In the records below, find the lines that include "left" and copy each.

-- Material shown follows --

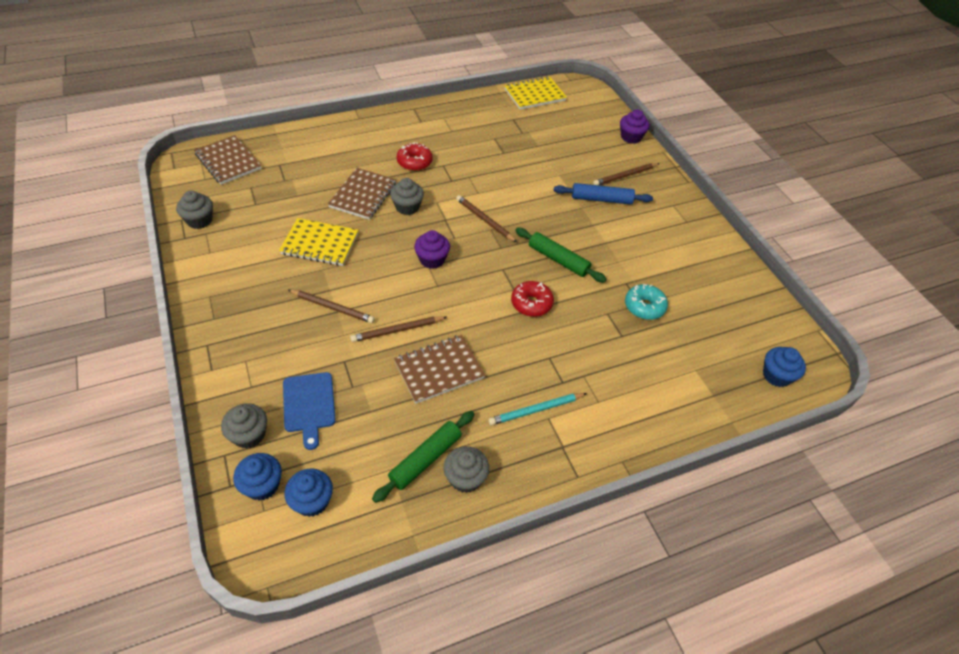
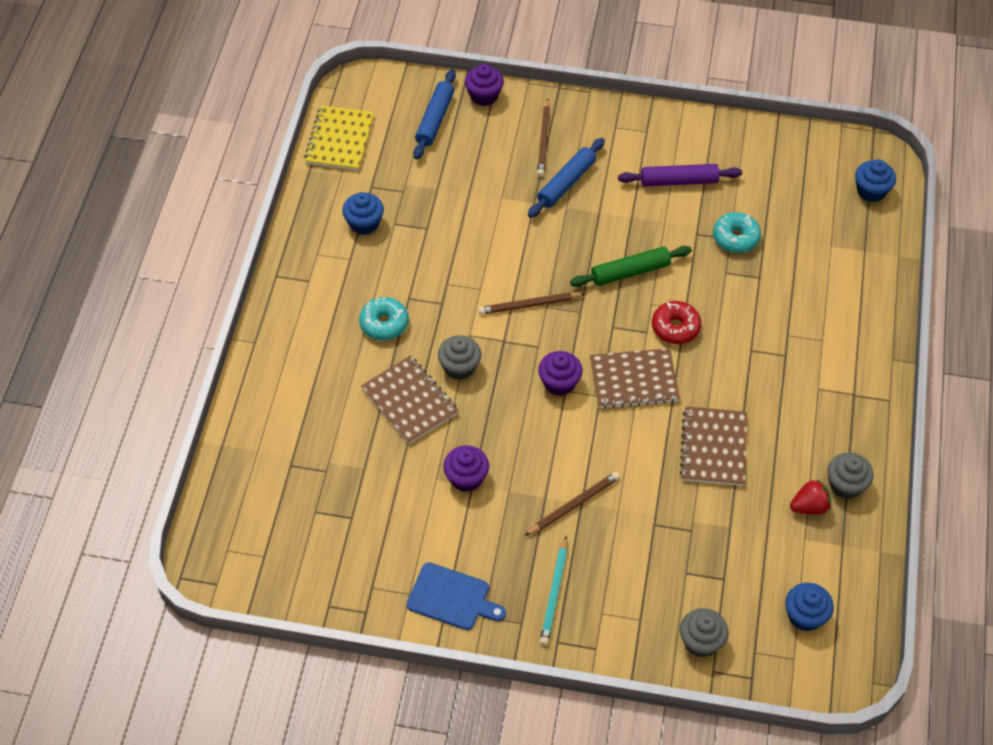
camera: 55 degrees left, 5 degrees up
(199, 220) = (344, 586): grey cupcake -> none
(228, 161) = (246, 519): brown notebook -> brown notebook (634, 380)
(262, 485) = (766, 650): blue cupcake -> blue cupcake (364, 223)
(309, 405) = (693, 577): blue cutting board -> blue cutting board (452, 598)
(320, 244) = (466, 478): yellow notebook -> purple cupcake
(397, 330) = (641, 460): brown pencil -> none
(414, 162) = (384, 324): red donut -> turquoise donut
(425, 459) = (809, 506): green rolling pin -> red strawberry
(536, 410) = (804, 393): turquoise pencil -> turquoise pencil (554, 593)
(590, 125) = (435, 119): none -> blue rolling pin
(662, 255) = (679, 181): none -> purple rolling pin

-- Material shown concluded --
-- Material shown follows --

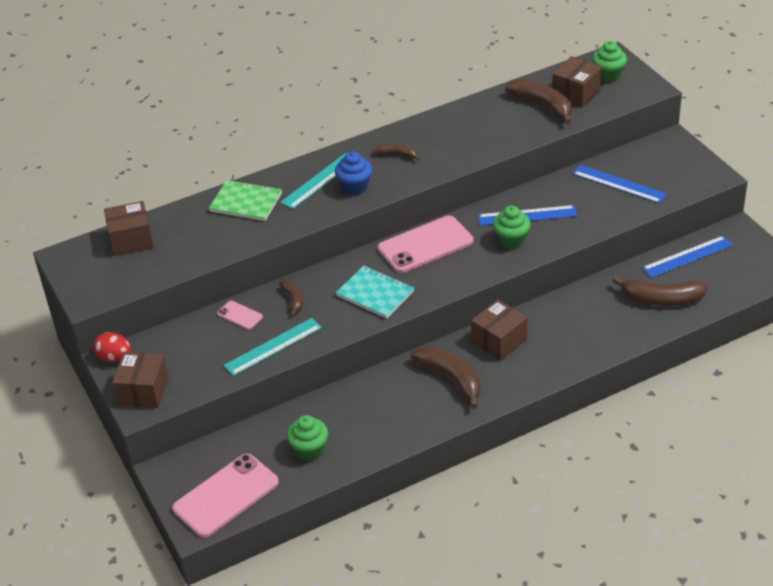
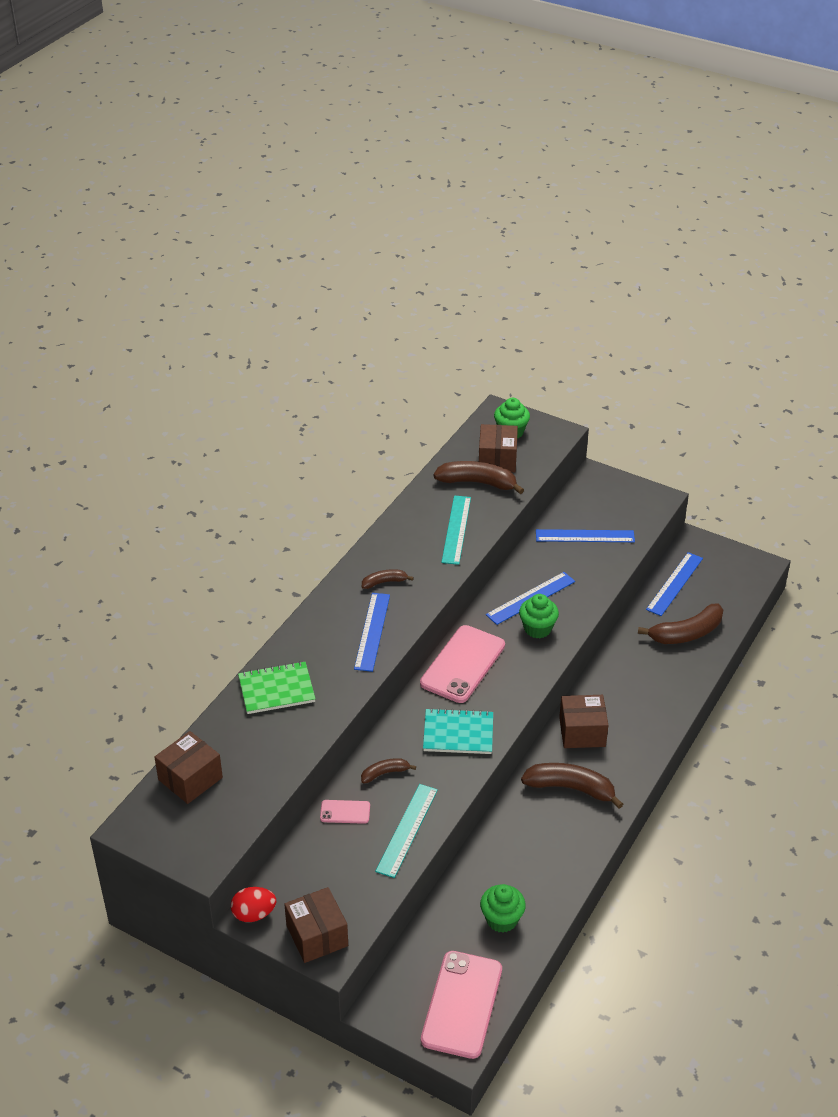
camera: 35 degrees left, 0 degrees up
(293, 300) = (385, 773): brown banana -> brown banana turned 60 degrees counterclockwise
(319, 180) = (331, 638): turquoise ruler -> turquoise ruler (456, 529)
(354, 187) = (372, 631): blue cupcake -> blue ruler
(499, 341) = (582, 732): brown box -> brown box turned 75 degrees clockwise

-- Material shown concluded --

→ Answer space:
camera: 55 degrees left, 5 degrees up
camera: 35 degrees left, 0 degrees up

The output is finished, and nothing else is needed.